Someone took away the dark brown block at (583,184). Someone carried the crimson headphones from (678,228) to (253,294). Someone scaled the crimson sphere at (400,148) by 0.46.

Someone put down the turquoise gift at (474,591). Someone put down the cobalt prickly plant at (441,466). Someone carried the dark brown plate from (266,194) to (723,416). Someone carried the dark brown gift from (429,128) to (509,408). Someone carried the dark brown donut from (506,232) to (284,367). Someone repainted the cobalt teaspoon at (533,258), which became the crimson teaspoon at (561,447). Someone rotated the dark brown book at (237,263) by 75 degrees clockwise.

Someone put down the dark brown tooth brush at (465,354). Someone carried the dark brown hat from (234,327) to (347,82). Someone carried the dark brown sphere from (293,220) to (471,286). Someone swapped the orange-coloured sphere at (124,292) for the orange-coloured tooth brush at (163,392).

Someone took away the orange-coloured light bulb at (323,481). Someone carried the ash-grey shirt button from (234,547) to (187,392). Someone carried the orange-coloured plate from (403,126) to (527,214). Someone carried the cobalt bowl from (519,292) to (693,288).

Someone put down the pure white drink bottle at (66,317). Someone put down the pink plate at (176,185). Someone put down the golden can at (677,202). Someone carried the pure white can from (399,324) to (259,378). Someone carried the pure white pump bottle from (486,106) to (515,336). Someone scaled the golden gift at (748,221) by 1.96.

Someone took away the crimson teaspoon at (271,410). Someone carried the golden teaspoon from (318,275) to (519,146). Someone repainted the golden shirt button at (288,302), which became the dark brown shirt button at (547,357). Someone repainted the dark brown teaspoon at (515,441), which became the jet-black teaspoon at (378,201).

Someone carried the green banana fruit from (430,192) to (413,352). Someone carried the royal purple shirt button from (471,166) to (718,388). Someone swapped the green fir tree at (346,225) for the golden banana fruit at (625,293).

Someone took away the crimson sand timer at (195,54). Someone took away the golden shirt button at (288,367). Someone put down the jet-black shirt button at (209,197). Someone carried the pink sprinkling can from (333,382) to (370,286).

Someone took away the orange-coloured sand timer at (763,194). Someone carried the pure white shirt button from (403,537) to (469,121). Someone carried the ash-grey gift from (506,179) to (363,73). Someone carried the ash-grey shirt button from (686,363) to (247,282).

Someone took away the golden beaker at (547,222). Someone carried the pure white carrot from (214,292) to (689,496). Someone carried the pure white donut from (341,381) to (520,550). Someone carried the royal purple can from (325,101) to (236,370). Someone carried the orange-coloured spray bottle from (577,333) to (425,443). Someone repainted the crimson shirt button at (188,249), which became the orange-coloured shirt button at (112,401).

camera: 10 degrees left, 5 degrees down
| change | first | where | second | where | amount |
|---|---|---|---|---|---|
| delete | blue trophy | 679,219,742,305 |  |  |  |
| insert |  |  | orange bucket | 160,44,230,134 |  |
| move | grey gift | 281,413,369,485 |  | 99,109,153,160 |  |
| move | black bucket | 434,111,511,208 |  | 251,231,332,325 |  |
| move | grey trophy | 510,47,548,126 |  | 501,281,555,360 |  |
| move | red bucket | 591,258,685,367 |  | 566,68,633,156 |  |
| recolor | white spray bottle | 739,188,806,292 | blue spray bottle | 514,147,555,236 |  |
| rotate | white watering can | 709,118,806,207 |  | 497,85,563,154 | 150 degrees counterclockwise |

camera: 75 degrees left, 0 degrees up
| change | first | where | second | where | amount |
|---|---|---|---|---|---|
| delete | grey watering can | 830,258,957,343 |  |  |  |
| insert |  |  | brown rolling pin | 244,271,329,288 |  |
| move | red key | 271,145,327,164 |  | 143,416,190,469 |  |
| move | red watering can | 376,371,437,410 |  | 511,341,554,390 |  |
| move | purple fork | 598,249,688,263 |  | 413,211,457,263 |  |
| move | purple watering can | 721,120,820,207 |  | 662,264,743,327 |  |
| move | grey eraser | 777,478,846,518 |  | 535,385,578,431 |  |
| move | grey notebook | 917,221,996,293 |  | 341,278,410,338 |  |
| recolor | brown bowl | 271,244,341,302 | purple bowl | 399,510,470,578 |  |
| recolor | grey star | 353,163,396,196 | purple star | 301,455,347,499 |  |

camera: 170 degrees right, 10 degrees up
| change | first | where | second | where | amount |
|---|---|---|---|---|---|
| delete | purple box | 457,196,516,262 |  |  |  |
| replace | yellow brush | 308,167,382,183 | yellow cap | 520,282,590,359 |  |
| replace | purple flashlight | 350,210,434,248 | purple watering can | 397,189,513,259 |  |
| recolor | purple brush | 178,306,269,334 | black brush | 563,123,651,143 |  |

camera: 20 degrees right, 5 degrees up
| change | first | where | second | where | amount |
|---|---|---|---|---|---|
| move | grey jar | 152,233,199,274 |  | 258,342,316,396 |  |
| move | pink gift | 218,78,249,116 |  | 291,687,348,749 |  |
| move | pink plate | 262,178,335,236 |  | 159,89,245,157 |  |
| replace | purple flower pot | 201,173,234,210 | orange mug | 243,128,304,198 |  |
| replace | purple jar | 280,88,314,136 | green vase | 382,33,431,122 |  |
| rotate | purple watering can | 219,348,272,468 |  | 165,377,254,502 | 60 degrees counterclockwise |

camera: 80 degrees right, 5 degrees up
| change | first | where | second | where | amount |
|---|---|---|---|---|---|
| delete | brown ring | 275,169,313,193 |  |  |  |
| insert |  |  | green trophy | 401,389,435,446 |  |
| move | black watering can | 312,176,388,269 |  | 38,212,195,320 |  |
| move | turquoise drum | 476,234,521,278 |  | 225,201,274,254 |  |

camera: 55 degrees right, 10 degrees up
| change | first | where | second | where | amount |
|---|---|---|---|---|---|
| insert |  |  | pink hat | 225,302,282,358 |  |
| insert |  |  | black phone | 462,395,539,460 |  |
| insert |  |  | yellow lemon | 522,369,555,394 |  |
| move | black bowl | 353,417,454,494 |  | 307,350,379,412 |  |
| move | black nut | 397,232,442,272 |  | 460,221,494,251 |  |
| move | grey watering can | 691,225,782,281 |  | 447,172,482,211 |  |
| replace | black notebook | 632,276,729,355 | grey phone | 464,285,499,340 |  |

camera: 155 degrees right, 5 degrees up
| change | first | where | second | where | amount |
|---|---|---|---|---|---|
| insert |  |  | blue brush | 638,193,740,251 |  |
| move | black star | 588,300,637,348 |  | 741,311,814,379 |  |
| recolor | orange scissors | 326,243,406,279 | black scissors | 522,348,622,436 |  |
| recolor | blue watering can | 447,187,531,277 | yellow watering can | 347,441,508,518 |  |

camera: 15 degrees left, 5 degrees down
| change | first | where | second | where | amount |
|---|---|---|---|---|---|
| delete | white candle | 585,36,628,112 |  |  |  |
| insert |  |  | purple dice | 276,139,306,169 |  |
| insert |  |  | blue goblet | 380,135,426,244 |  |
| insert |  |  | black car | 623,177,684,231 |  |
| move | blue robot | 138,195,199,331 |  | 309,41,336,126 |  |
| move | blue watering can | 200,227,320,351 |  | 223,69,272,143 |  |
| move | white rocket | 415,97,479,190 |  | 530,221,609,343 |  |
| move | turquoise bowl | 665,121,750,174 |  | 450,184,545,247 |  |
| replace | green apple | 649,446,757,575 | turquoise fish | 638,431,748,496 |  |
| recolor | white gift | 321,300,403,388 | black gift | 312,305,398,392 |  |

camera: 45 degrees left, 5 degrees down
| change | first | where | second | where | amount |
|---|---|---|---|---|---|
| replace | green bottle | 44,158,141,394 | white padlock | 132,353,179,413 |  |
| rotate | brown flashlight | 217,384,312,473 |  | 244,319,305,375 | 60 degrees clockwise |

**DESCRIPTION OF THE TASK:** Exact copies of all the entries above are required.

**ANSWER SPACE:**
Someone took away the dark brown block at (583,184). Someone carried the crimson headphones from (678,228) to (253,294). Someone scaled the crimson sphere at (400,148) by 0.46.

Someone put down the turquoise gift at (474,591). Someone put down the cobalt prickly plant at (441,466). Someone carried the dark brown plate from (266,194) to (723,416). Someone carried the dark brown gift from (429,128) to (509,408). Someone carried the dark brown donut from (506,232) to (284,367). Someone repainted the cobalt teaspoon at (533,258), which became the crimson teaspoon at (561,447). Someone rotated the dark brown book at (237,263) by 75 degrees clockwise.

Someone put down the dark brown tooth brush at (465,354). Someone carried the dark brown hat from (234,327) to (347,82). Someone carried the dark brown sphere from (293,220) to (471,286). Someone swapped the orange-coloured sphere at (124,292) for the orange-coloured tooth brush at (163,392).

Someone took away the orange-coloured light bulb at (323,481). Someone carried the ash-grey shirt button from (234,547) to (187,392). Someone carried the orange-coloured plate from (403,126) to (527,214). Someone carried the cobalt bowl from (519,292) to (693,288).

Someone put down the pure white drink bottle at (66,317). Someone put down the pink plate at (176,185). Someone put down the golden can at (677,202). Someone carried the pure white can from (399,324) to (259,378). Someone carried the pure white pump bottle from (486,106) to (515,336). Someone scaled the golden gift at (748,221) by 1.96.

Someone took away the crimson teaspoon at (271,410). Someone carried the golden teaspoon from (318,275) to (519,146). Someone repainted the golden shirt button at (288,302), which became the dark brown shirt button at (547,357). Someone repainted the dark brown teaspoon at (515,441), which became the jet-black teaspoon at (378,201).

Someone carried the green banana fruit from (430,192) to (413,352). Someone carried the royal purple shirt button from (471,166) to (718,388). Someone swapped the green fir tree at (346,225) for the golden banana fruit at (625,293).

Someone took away the crimson sand timer at (195,54). Someone took away the golden shirt button at (288,367). Someone put down the jet-black shirt button at (209,197). Someone carried the pink sprinkling can from (333,382) to (370,286).

Someone took away the orange-coloured sand timer at (763,194). Someone carried the pure white shirt button from (403,537) to (469,121). Someone carried the ash-grey gift from (506,179) to (363,73). Someone carried the ash-grey shirt button from (686,363) to (247,282).

Someone took away the golden beaker at (547,222). Someone carried the pure white carrot from (214,292) to (689,496). Someone carried the pure white donut from (341,381) to (520,550). Someone carried the royal purple can from (325,101) to (236,370). Someone carried the orange-coloured spray bottle from (577,333) to (425,443). Someone repainted the crimson shirt button at (188,249), which became the orange-coloured shirt button at (112,401).

camera: 10 degrees left, 5 degrees down
| change | first | where | second | where | amount |
|---|---|---|---|---|---|
| delete | blue trophy | 679,219,742,305 |  |  |  |
| insert |  |  | orange bucket | 160,44,230,134 |  |
| move | grey gift | 281,413,369,485 |  | 99,109,153,160 |  |
| move | black bucket | 434,111,511,208 |  | 251,231,332,325 |  |
| move | grey trophy | 510,47,548,126 |  | 501,281,555,360 |  |
| move | red bucket | 591,258,685,367 |  | 566,68,633,156 |  |
| recolor | white spray bottle | 739,188,806,292 | blue spray bottle | 514,147,555,236 |  |
| rotate | white watering can | 709,118,806,207 |  | 497,85,563,154 | 150 degrees counterclockwise |

camera: 75 degrees left, 0 degrees up
| change | first | where | second | where | amount |
|---|---|---|---|---|---|
| delete | grey watering can | 830,258,957,343 |  |  |  |
| insert |  |  | brown rolling pin | 244,271,329,288 |  |
| move | red key | 271,145,327,164 |  | 143,416,190,469 |  |
| move | red watering can | 376,371,437,410 |  | 511,341,554,390 |  |
| move | purple fork | 598,249,688,263 |  | 413,211,457,263 |  |
| move | purple watering can | 721,120,820,207 |  | 662,264,743,327 |  |
| move | grey eraser | 777,478,846,518 |  | 535,385,578,431 |  |
| move | grey notebook | 917,221,996,293 |  | 341,278,410,338 |  |
| recolor | brown bowl | 271,244,341,302 | purple bowl | 399,510,470,578 |  |
| recolor | grey star | 353,163,396,196 | purple star | 301,455,347,499 |  |

camera: 170 degrees right, 10 degrees up
| change | first | where | second | where | amount |
|---|---|---|---|---|---|
| delete | purple box | 457,196,516,262 |  |  |  |
| replace | yellow brush | 308,167,382,183 | yellow cap | 520,282,590,359 |  |
| replace | purple flashlight | 350,210,434,248 | purple watering can | 397,189,513,259 |  |
| recolor | purple brush | 178,306,269,334 | black brush | 563,123,651,143 |  |

camera: 20 degrees right, 5 degrees up
| change | first | where | second | where | amount |
|---|---|---|---|---|---|
| move | grey jar | 152,233,199,274 |  | 258,342,316,396 |  |
| move | pink gift | 218,78,249,116 |  | 291,687,348,749 |  |
| move | pink plate | 262,178,335,236 |  | 159,89,245,157 |  |
| replace | purple flower pot | 201,173,234,210 | orange mug | 243,128,304,198 |  |
| replace | purple jar | 280,88,314,136 | green vase | 382,33,431,122 |  |
| rotate | purple watering can | 219,348,272,468 |  | 165,377,254,502 | 60 degrees counterclockwise |

camera: 80 degrees right, 5 degrees up
| change | first | where | second | where | amount |
|---|---|---|---|---|---|
| delete | brown ring | 275,169,313,193 |  |  |  |
| insert |  |  | green trophy | 401,389,435,446 |  |
| move | black watering can | 312,176,388,269 |  | 38,212,195,320 |  |
| move | turquoise drum | 476,234,521,278 |  | 225,201,274,254 |  |

camera: 55 degrees right, 10 degrees up
| change | first | where | second | where | amount |
|---|---|---|---|---|---|
| insert |  |  | pink hat | 225,302,282,358 |  |
| insert |  |  | black phone | 462,395,539,460 |  |
| insert |  |  | yellow lemon | 522,369,555,394 |  |
| move | black bowl | 353,417,454,494 |  | 307,350,379,412 |  |
| move | black nut | 397,232,442,272 |  | 460,221,494,251 |  |
| move | grey watering can | 691,225,782,281 |  | 447,172,482,211 |  |
| replace | black notebook | 632,276,729,355 | grey phone | 464,285,499,340 |  |

camera: 155 degrees right, 5 degrees up
| change | first | where | second | where | amount |
|---|---|---|---|---|---|
| insert |  |  | blue brush | 638,193,740,251 |  |
| move | black star | 588,300,637,348 |  | 741,311,814,379 |  |
| recolor | orange scissors | 326,243,406,279 | black scissors | 522,348,622,436 |  |
| recolor | blue watering can | 447,187,531,277 | yellow watering can | 347,441,508,518 |  |

camera: 15 degrees left, 5 degrees down
| change | first | where | second | where | amount |
|---|---|---|---|---|---|
| delete | white candle | 585,36,628,112 |  |  |  |
| insert |  |  | purple dice | 276,139,306,169 |  |
| insert |  |  | blue goblet | 380,135,426,244 |  |
| insert |  |  | black car | 623,177,684,231 |  |
| move | blue robot | 138,195,199,331 |  | 309,41,336,126 |  |
| move | blue watering can | 200,227,320,351 |  | 223,69,272,143 |  |
| move | white rocket | 415,97,479,190 |  | 530,221,609,343 |  |
| move | turquoise bowl | 665,121,750,174 |  | 450,184,545,247 |  |
| replace | green apple | 649,446,757,575 | turquoise fish | 638,431,748,496 |  |
| recolor | white gift | 321,300,403,388 | black gift | 312,305,398,392 |  |

camera: 45 degrees left, 5 degrees down
| change | first | where | second | where | amount |
|---|---|---|---|---|---|
| replace | green bottle | 44,158,141,394 | white padlock | 132,353,179,413 |  |
| rotate | brown flashlight | 217,384,312,473 |  | 244,319,305,375 | 60 degrees clockwise |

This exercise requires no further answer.